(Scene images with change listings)
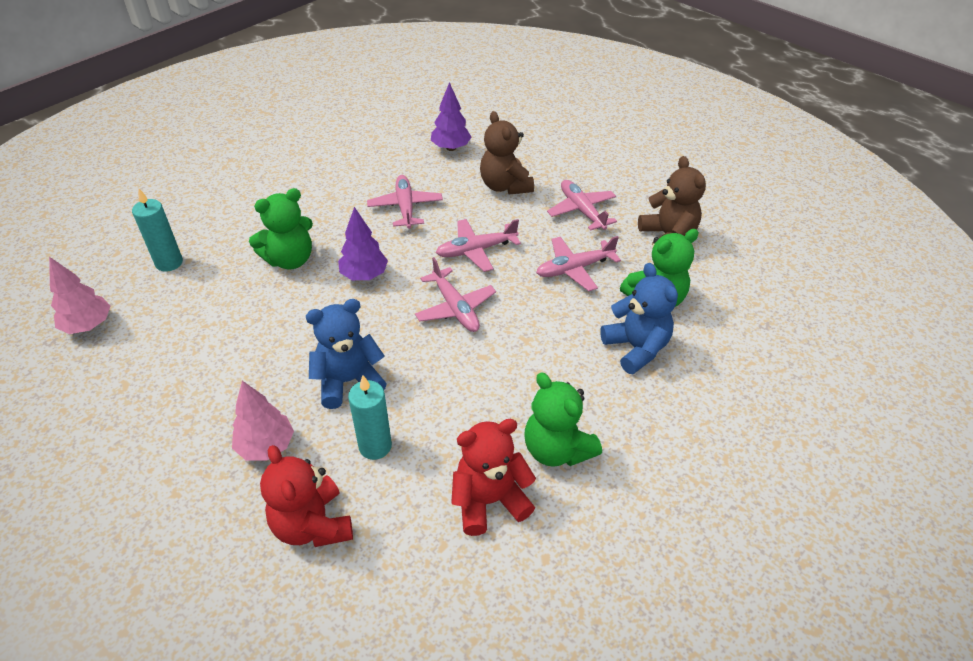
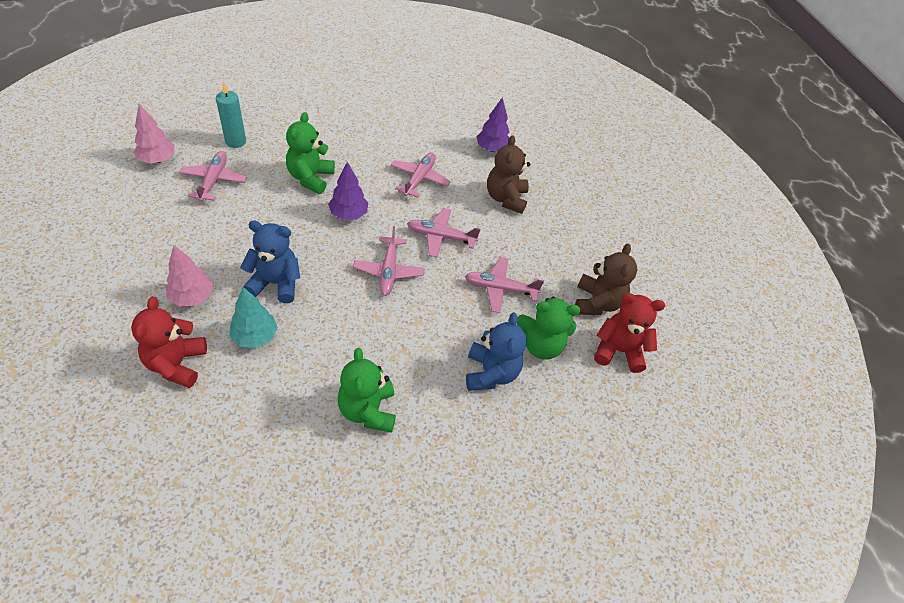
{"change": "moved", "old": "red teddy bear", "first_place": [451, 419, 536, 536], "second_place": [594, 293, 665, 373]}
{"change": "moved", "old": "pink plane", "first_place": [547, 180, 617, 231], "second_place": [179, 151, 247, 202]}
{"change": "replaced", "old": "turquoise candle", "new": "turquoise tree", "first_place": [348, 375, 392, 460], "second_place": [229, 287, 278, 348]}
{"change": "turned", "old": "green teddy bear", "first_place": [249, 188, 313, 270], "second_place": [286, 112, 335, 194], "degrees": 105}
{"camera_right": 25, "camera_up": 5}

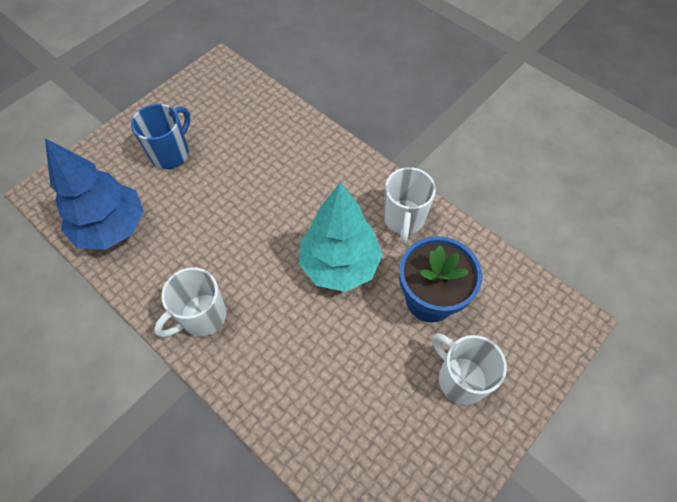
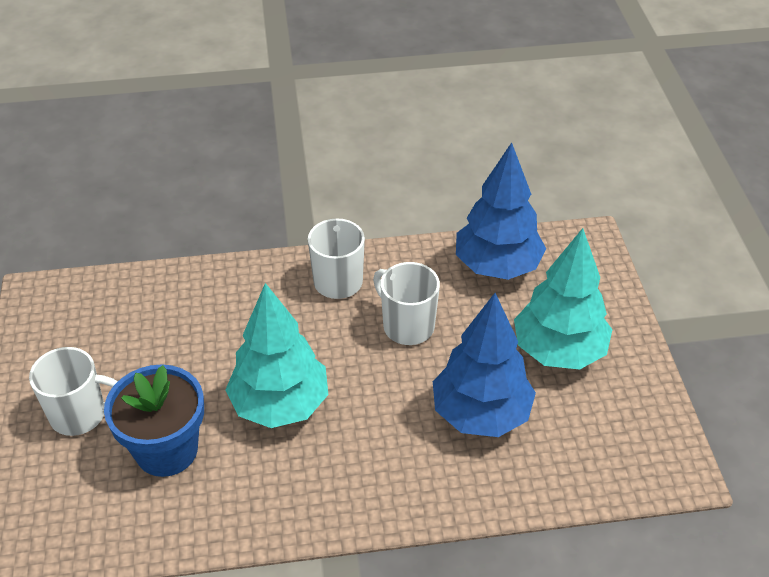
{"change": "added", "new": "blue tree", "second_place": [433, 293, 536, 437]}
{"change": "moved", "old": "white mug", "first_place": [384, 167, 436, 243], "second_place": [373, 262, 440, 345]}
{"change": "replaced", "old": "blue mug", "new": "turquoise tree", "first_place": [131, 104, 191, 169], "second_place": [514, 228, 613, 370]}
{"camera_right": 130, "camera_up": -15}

Exercise requirements. Which lines in the records above contain the string "blue"? Copy each one.

Task solution.
{"change": "added", "new": "blue tree", "second_place": [433, 293, 536, 437]}
{"change": "replaced", "old": "blue mug", "new": "turquoise tree", "first_place": [131, 104, 191, 169], "second_place": [514, 228, 613, 370]}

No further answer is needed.